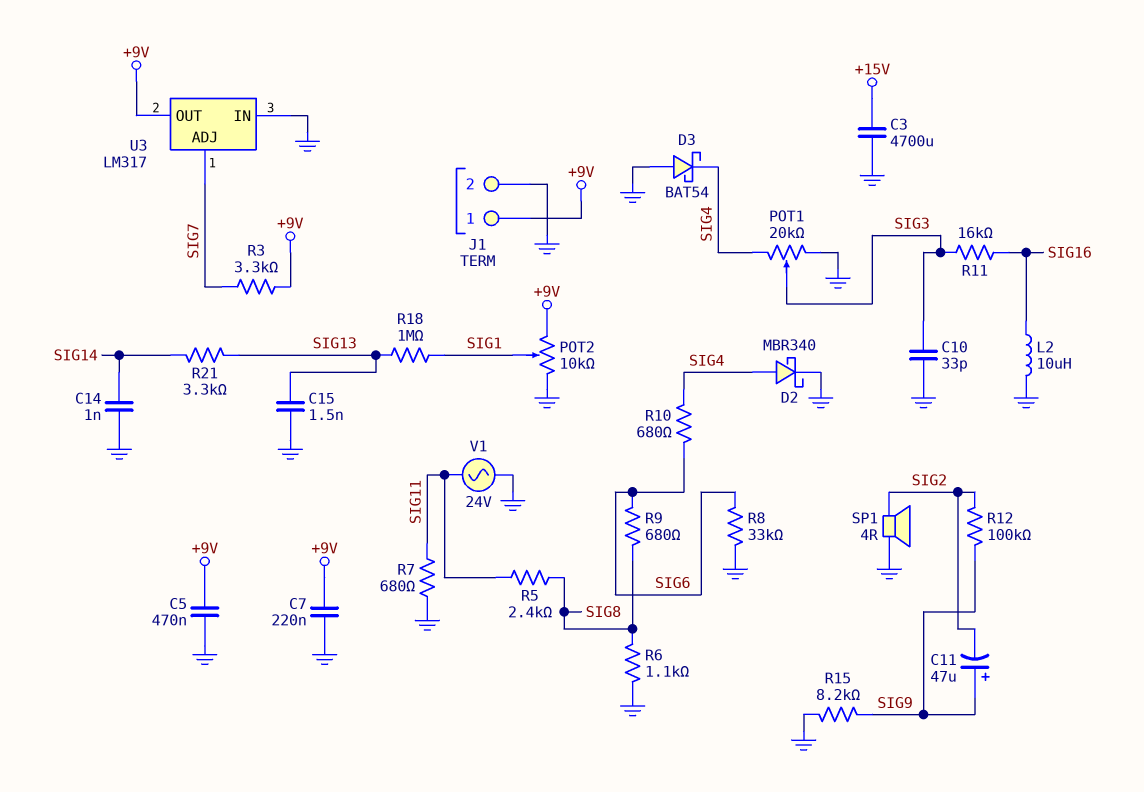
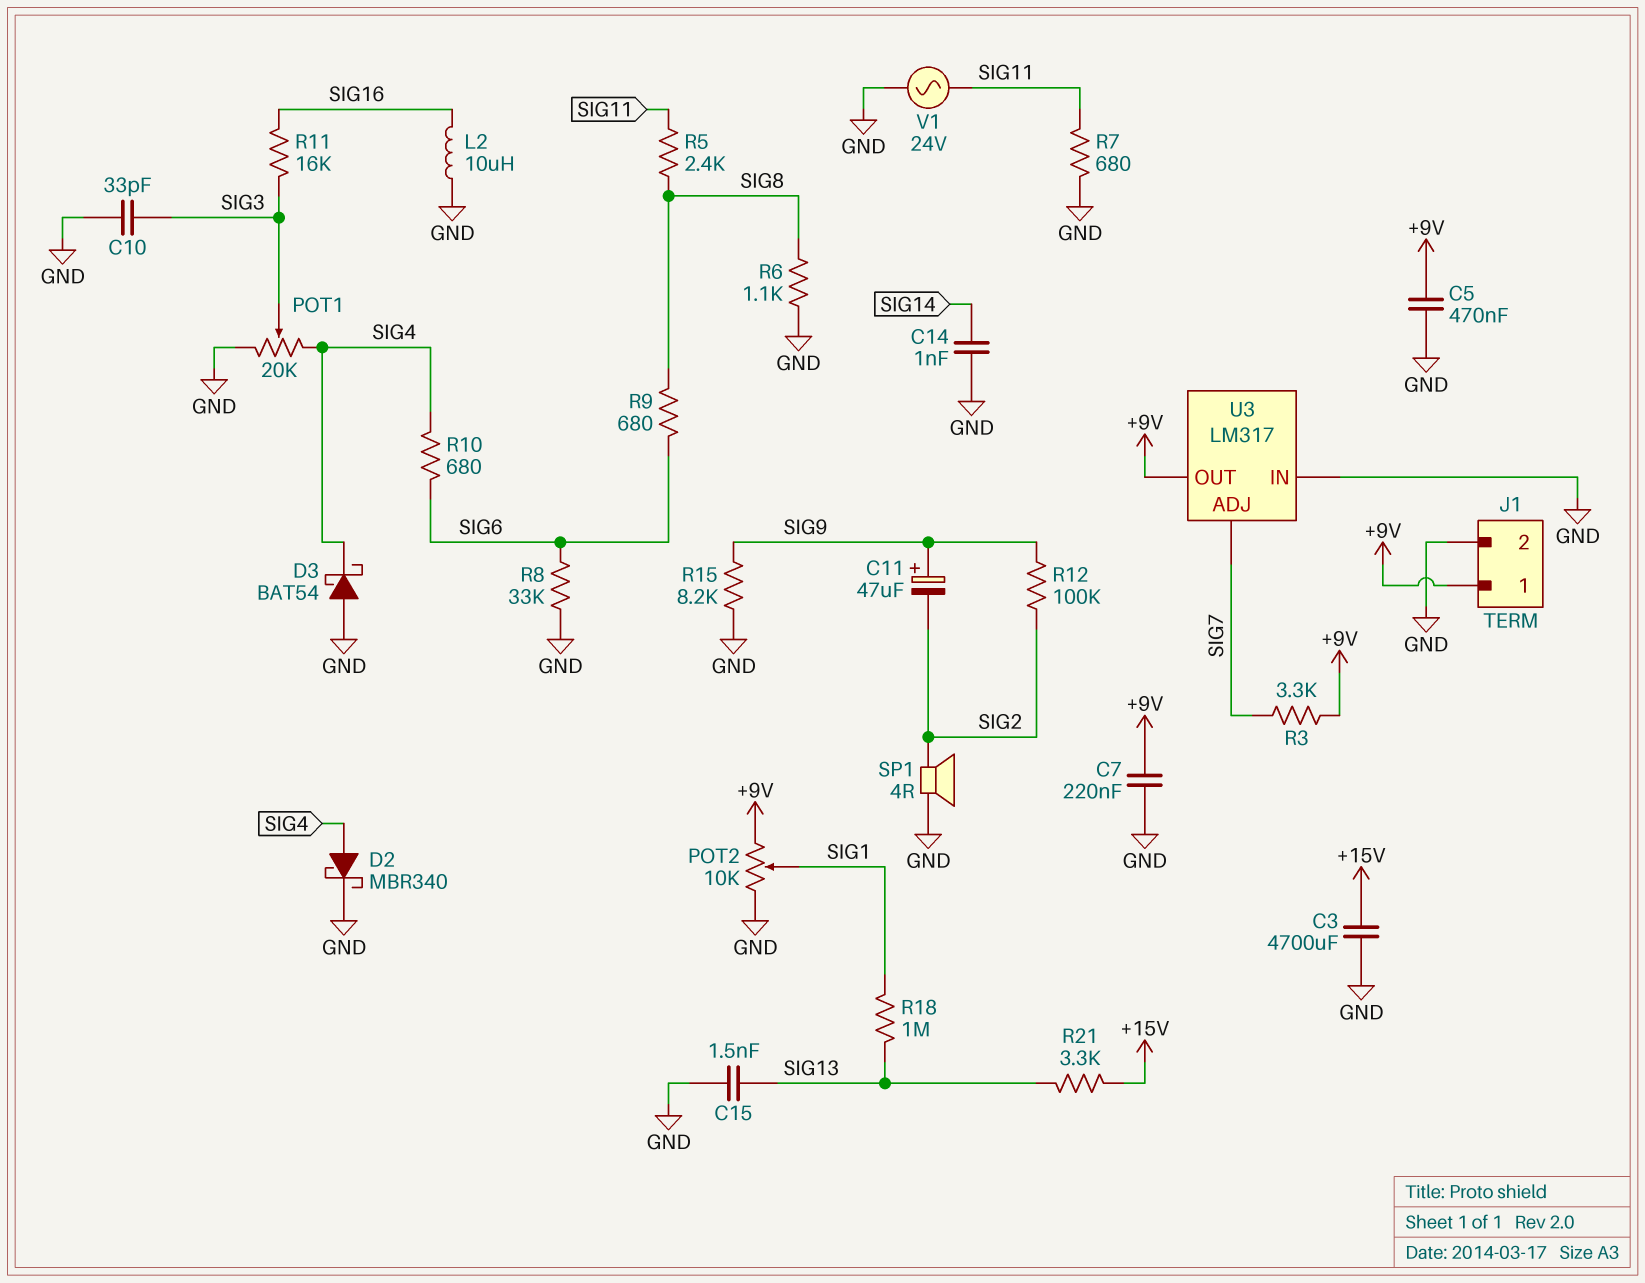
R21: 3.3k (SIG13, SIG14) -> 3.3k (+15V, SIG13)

◆ ◆ ◆

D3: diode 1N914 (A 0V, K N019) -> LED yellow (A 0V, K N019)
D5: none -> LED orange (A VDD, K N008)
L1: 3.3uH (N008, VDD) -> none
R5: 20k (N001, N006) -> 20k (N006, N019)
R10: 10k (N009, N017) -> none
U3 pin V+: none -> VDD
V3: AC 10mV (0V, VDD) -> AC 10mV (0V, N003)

◆ ◆ ◆

Try it: For this exercise, copy every line of the data that holds "none".

Reply:
D5: none -> LED orange (A VDD, K N008)
L1: 3.3uH (N008, VDD) -> none
R10: 10k (N009, N017) -> none
U3 pin V+: none -> VDD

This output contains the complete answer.